(Beginning of WORKING DATA)

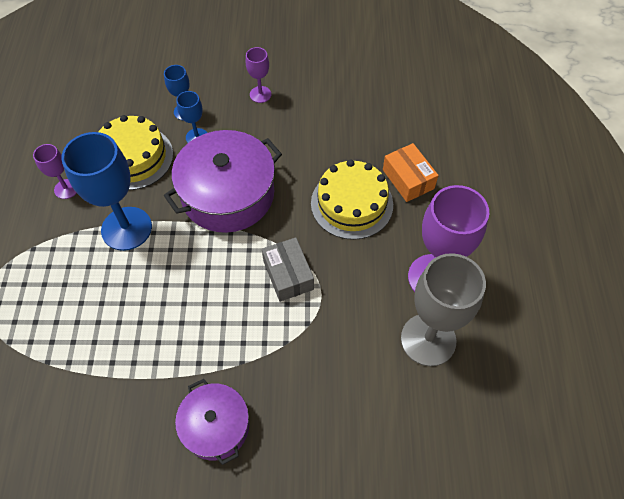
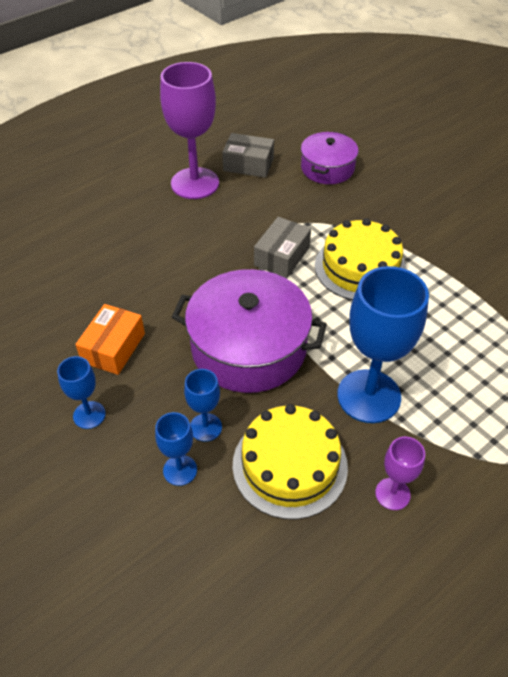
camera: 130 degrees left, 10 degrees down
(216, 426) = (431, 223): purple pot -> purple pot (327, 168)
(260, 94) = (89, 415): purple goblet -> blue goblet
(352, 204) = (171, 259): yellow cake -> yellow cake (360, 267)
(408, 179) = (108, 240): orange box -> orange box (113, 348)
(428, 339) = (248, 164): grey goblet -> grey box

(End of WORKING DATA)
(Beginning of WORKING DATA)

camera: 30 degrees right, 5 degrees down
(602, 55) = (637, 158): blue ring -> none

(End of WORKING DATA)

▸ WORK TO BE COMPLETED:
Reproduce each line of the records in which the string "camera" appears.

▸ RESULT:
camera: 130 degrees left, 10 degrees down
camera: 30 degrees right, 5 degrees down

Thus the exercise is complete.